Looking at the listing below, retype exactly the lines starting at the one containing "Q1: PNP 2N2907" and ending at the one containing "R8: none -> 43k (GND, VC)", both included, and nothing else.
Raw data: Begin
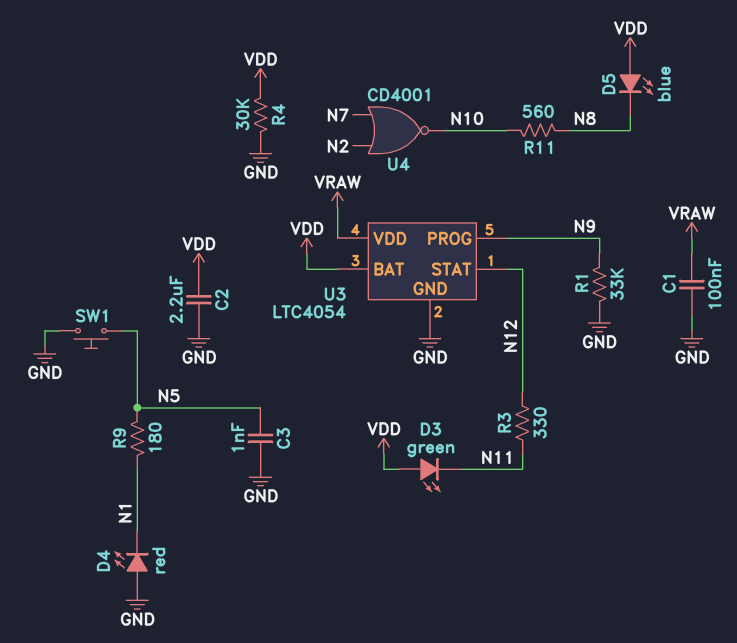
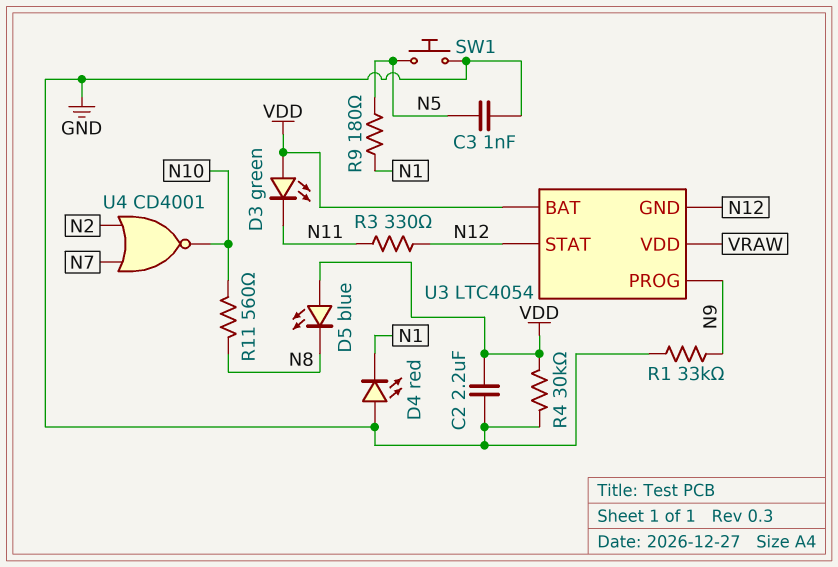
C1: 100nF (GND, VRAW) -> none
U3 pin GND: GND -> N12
Raw data: End
Raw data: Begin
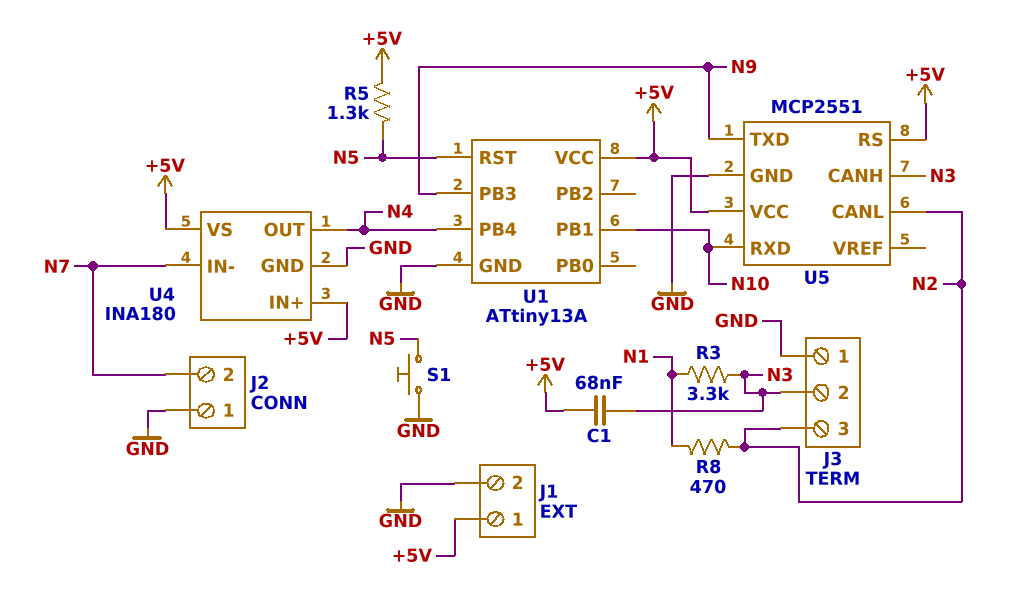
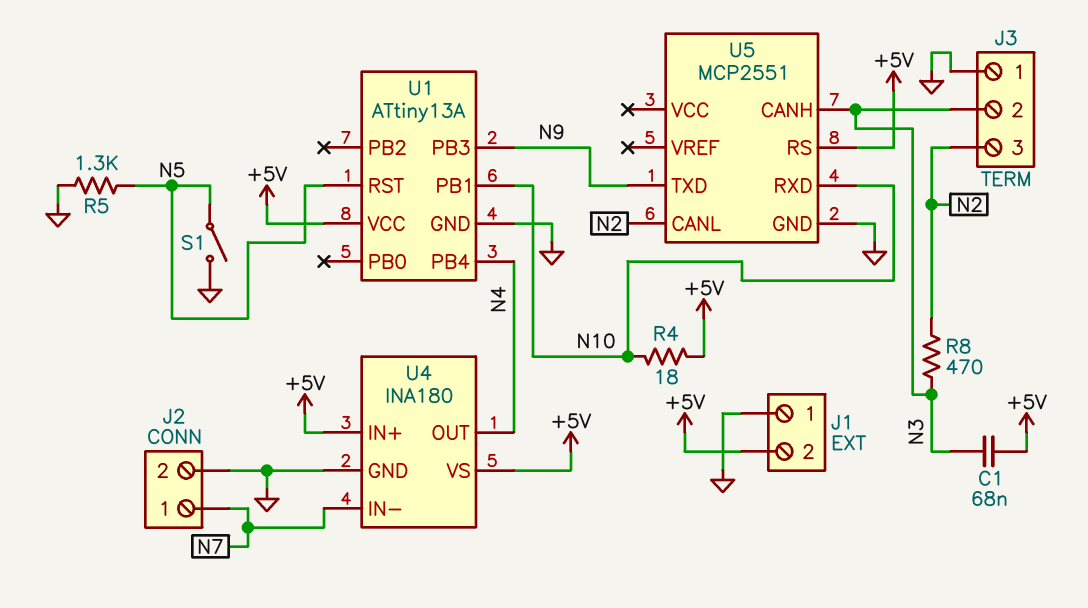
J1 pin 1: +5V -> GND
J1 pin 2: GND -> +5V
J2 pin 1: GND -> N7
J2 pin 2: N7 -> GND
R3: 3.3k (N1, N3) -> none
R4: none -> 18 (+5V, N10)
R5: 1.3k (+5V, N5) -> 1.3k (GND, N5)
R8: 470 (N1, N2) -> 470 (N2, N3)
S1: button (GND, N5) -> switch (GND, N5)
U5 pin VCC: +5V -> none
Raw data: End
Raw data: Begin
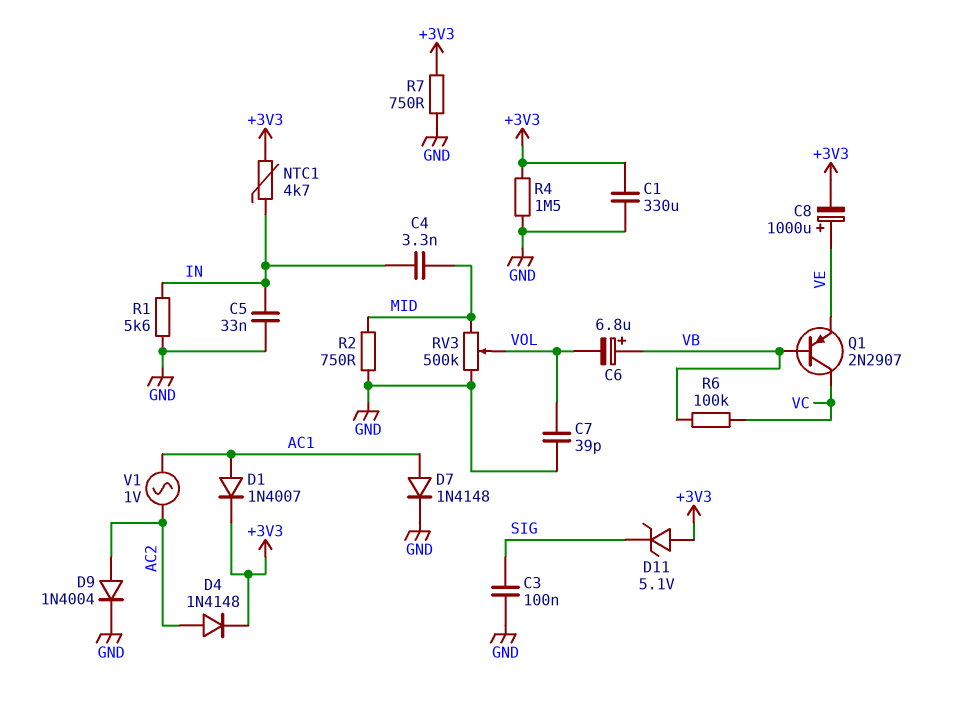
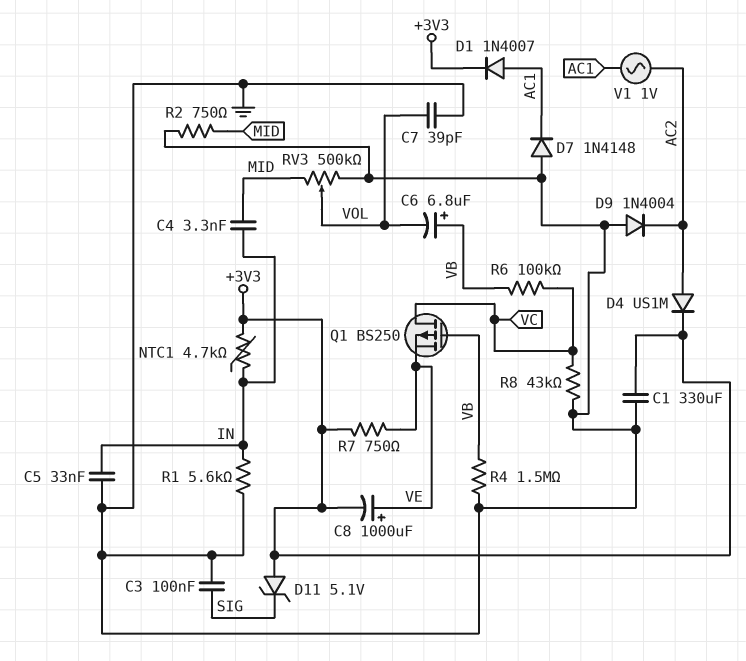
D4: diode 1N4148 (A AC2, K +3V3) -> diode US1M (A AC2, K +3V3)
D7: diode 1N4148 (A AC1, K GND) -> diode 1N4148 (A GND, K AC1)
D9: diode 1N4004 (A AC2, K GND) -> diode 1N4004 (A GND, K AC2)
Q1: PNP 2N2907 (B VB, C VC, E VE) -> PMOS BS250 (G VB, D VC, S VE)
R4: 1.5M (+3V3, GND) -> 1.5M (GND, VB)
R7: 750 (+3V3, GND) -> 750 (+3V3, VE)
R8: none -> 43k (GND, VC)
Raw data: End
Output:
Q1: PNP 2N2907 (B VB, C VC, E VE) -> PMOS BS250 (G VB, D VC, S VE)
R4: 1.5M (+3V3, GND) -> 1.5M (GND, VB)
R7: 750 (+3V3, GND) -> 750 (+3V3, VE)
R8: none -> 43k (GND, VC)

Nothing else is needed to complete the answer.